## Instructions to follow
Nothing outside the range below should be printed. Output exactly the lines from the line with "blue ruler: 4 -> 7" to the line with "yellow notebook: 2 -> 0", both included.

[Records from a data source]
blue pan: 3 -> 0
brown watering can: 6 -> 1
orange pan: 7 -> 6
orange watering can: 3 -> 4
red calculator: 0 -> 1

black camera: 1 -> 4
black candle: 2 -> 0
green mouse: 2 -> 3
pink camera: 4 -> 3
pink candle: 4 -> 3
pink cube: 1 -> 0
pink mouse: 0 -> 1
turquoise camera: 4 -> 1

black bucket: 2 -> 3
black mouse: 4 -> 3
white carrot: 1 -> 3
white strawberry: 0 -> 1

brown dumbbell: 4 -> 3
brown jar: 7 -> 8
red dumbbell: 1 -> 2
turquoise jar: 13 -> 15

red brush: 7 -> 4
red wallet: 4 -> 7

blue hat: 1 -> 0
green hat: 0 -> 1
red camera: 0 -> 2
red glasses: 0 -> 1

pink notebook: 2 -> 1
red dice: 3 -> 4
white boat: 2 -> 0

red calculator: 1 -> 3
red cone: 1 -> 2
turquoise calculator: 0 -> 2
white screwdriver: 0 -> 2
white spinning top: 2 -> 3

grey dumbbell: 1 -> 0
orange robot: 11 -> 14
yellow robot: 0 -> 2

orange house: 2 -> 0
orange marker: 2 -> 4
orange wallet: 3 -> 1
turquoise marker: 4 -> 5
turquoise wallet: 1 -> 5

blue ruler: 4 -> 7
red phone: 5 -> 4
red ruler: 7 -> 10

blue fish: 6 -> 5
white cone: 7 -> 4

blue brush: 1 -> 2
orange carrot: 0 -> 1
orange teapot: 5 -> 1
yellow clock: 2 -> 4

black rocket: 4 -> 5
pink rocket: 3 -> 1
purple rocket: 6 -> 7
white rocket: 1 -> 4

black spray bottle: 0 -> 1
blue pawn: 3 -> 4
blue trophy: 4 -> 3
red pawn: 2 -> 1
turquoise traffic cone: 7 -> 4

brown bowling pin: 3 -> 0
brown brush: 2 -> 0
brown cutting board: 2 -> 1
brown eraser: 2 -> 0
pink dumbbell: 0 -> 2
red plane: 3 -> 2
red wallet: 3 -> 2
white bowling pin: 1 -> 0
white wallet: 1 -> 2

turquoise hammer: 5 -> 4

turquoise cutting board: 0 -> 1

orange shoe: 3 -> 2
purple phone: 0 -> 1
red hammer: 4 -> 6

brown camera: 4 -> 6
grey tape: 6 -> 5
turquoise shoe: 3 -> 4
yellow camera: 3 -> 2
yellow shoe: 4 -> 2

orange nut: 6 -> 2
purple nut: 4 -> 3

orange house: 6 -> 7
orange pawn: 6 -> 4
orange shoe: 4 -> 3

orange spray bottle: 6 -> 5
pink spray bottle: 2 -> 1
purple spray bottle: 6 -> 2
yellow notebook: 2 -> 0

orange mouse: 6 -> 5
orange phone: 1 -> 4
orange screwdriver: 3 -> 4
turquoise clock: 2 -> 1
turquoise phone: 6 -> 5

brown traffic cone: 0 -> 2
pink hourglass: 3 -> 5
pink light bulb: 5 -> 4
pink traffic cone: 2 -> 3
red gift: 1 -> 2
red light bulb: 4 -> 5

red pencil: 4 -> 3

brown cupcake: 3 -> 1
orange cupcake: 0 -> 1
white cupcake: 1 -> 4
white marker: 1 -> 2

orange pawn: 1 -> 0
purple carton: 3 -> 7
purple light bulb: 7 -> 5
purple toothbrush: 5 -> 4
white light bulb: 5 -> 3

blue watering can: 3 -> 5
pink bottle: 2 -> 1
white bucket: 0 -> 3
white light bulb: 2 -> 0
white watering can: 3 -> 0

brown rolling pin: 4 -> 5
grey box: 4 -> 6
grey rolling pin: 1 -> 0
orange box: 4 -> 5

## Task output
blue ruler: 4 -> 7
red phone: 5 -> 4
red ruler: 7 -> 10

blue fish: 6 -> 5
white cone: 7 -> 4

blue brush: 1 -> 2
orange carrot: 0 -> 1
orange teapot: 5 -> 1
yellow clock: 2 -> 4

black rocket: 4 -> 5
pink rocket: 3 -> 1
purple rocket: 6 -> 7
white rocket: 1 -> 4

black spray bottle: 0 -> 1
blue pawn: 3 -> 4
blue trophy: 4 -> 3
red pawn: 2 -> 1
turquoise traffic cone: 7 -> 4

brown bowling pin: 3 -> 0
brown brush: 2 -> 0
brown cutting board: 2 -> 1
brown eraser: 2 -> 0
pink dumbbell: 0 -> 2
red plane: 3 -> 2
red wallet: 3 -> 2
white bowling pin: 1 -> 0
white wallet: 1 -> 2

turquoise hammer: 5 -> 4

turquoise cutting board: 0 -> 1

orange shoe: 3 -> 2
purple phone: 0 -> 1
red hammer: 4 -> 6

brown camera: 4 -> 6
grey tape: 6 -> 5
turquoise shoe: 3 -> 4
yellow camera: 3 -> 2
yellow shoe: 4 -> 2

orange nut: 6 -> 2
purple nut: 4 -> 3

orange house: 6 -> 7
orange pawn: 6 -> 4
orange shoe: 4 -> 3

orange spray bottle: 6 -> 5
pink spray bottle: 2 -> 1
purple spray bottle: 6 -> 2
yellow notebook: 2 -> 0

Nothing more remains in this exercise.